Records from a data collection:
+---+

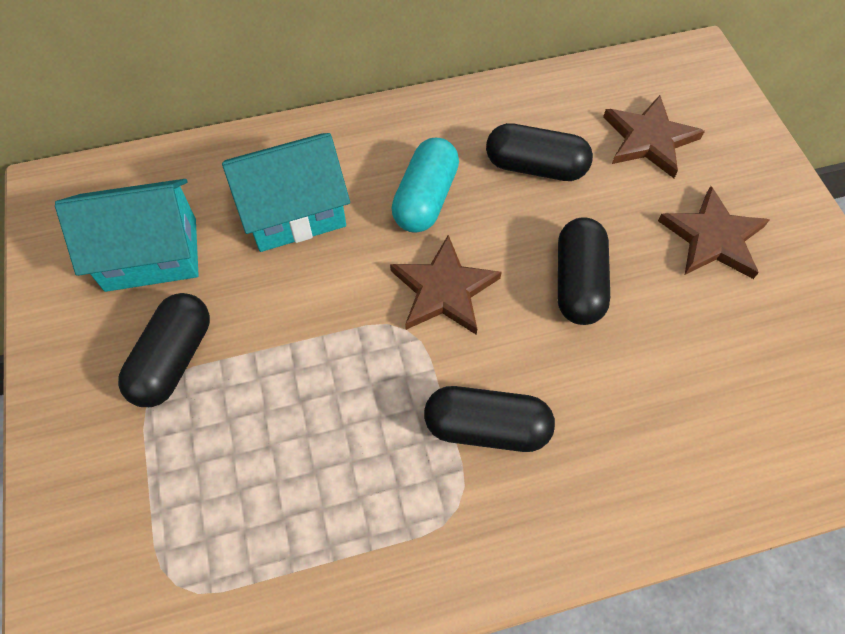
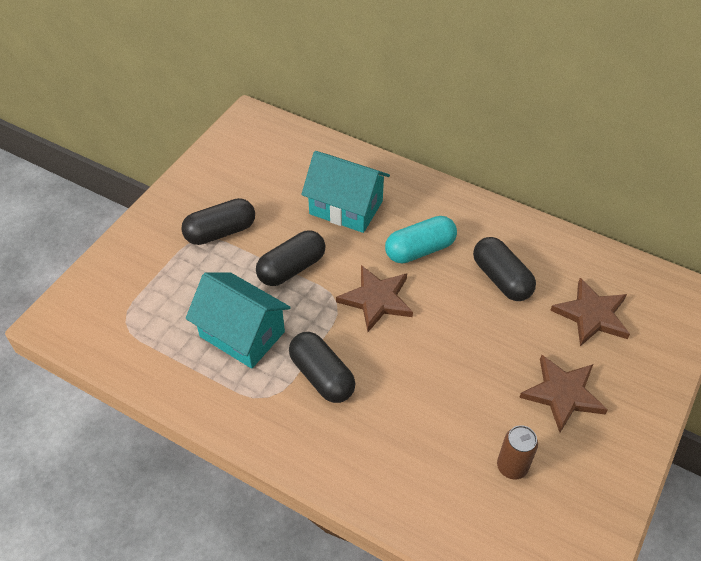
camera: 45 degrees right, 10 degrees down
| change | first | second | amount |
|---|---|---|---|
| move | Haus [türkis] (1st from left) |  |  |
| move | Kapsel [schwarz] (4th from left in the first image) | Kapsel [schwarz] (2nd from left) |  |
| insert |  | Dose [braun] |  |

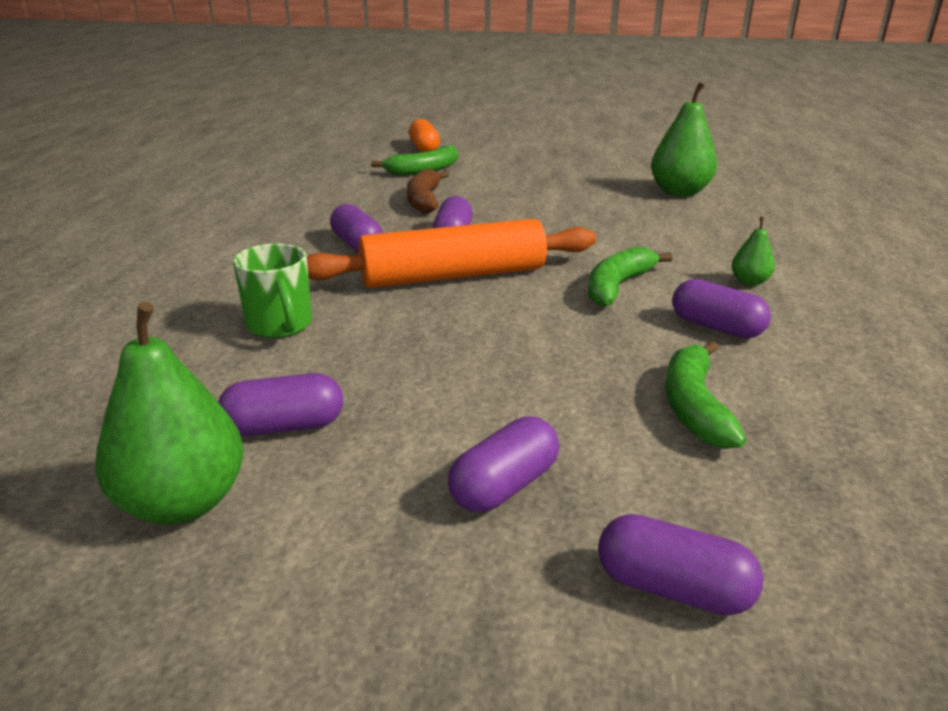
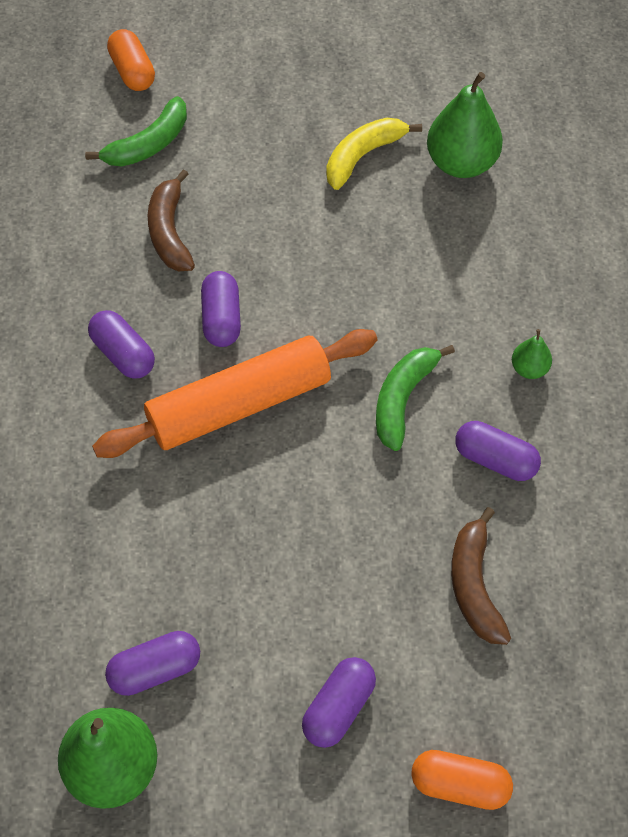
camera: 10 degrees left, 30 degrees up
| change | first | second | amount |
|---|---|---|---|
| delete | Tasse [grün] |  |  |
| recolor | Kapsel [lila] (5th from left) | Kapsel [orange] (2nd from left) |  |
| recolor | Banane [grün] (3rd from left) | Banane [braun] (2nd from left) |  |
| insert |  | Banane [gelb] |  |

+---+

§ **Assignment**:
Could you please repeat the entries above exactly, with every picture left out?

§ **Reply to the exercise**:
camera: 45 degrees right, 10 degrees down
| change | first | second | amount |
|---|---|---|---|
| move | Haus [türkis] (1st from left) |  |  |
| move | Kapsel [schwarz] (4th from left in the first image) | Kapsel [schwarz] (2nd from left) |  |
| insert |  | Dose [braun] |  |

camera: 10 degrees left, 30 degrees up
| change | first | second | amount |
|---|---|---|---|
| delete | Tasse [grün] |  |  |
| recolor | Kapsel [lila] (5th from left) | Kapsel [orange] (2nd from left) |  |
| recolor | Banane [grün] (3rd from left) | Banane [braun] (2nd from left) |  |
| insert |  | Banane [gelb] |  |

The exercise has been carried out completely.